WHAT YOU NEED TO DO —
Retype the material that follows exactly, limited to the lines from the one with "TR7: PNP 2N2907" through the one with "R3: 2.2k (JP4/2, TEMP) -> 2.4k (JP4/2, TEMP)", and keep out all pictures.

EXTRACTED INFORMATION —

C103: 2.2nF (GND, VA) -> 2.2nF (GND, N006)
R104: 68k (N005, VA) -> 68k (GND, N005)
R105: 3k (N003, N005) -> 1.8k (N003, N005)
* * *
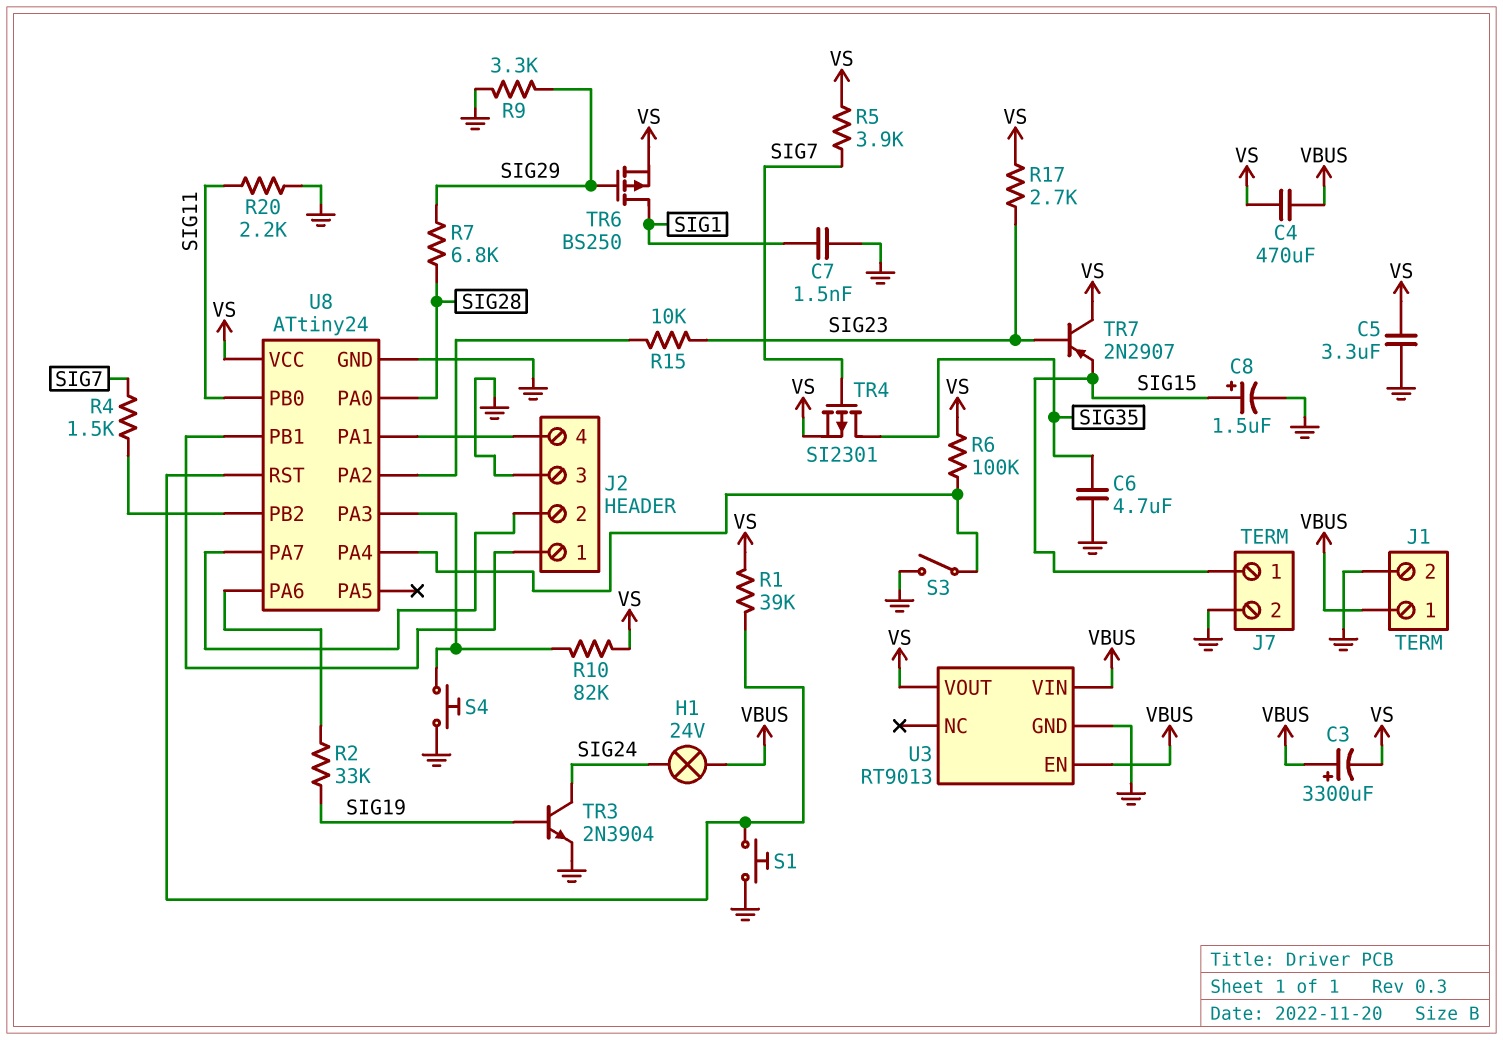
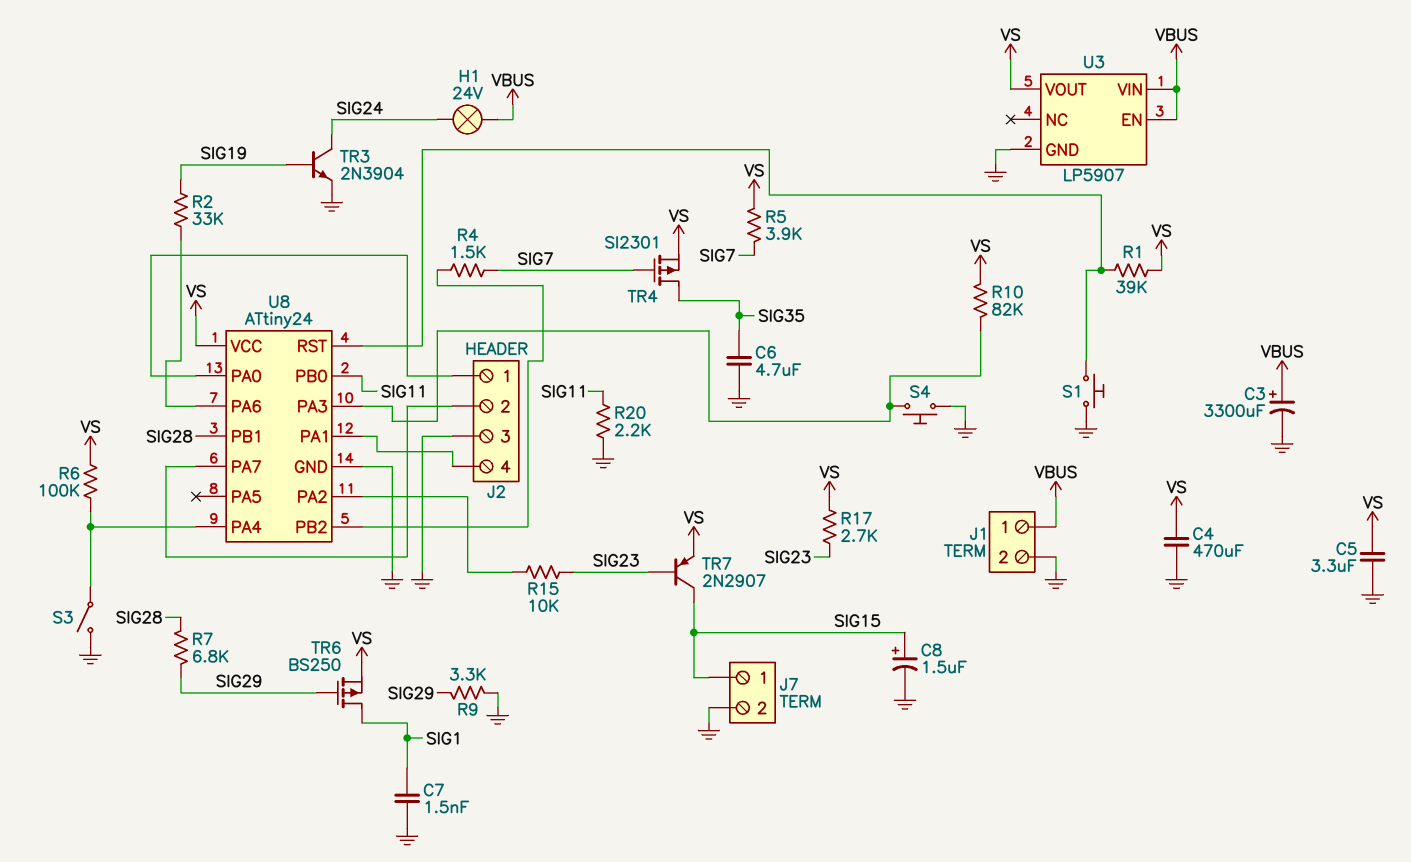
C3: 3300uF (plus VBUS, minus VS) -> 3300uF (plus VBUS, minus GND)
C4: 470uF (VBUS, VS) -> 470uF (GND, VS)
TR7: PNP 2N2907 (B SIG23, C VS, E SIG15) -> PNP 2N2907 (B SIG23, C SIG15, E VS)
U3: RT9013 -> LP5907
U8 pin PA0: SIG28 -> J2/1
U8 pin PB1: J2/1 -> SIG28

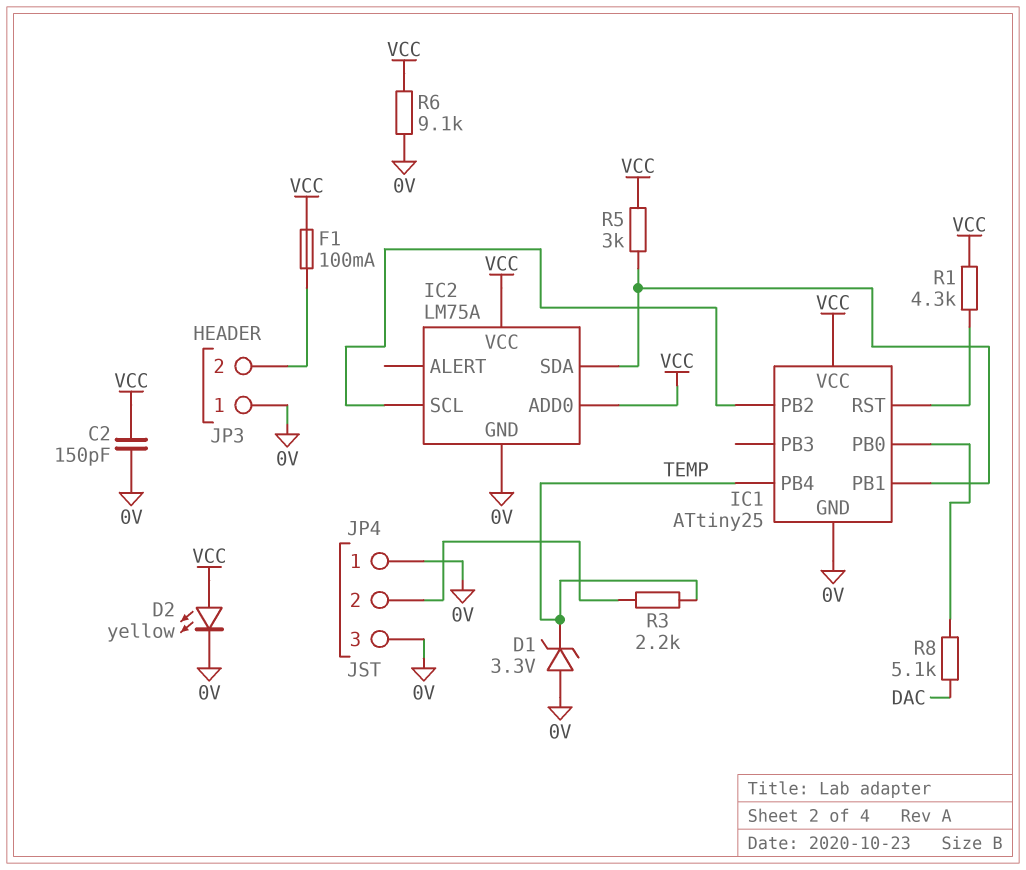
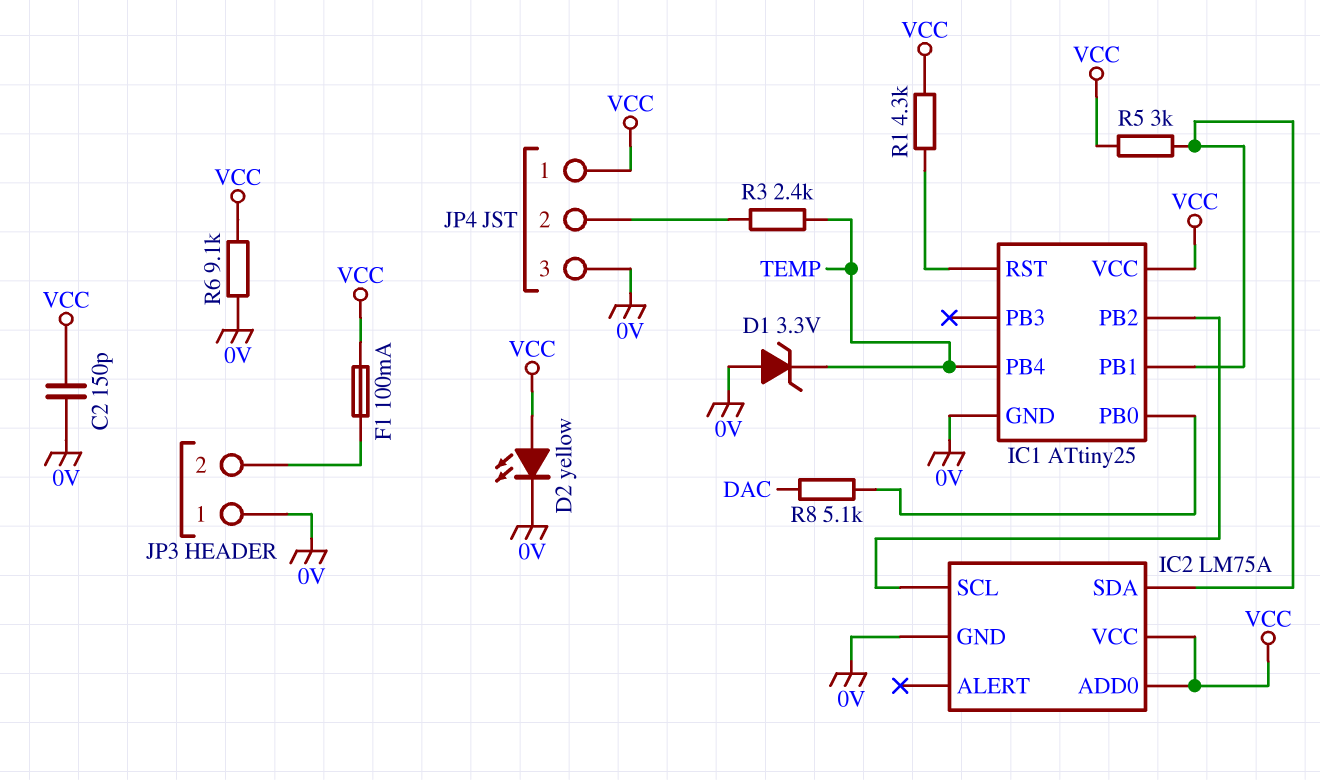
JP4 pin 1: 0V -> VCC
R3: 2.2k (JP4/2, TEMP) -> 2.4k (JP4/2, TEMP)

ANSWER BELOW —
TR7: PNP 2N2907 (B SIG23, C VS, E SIG15) -> PNP 2N2907 (B SIG23, C SIG15, E VS)
U3: RT9013 -> LP5907
U8 pin PA0: SIG28 -> J2/1
U8 pin PB1: J2/1 -> SIG28

JP4 pin 1: 0V -> VCC
R3: 2.2k (JP4/2, TEMP) -> 2.4k (JP4/2, TEMP)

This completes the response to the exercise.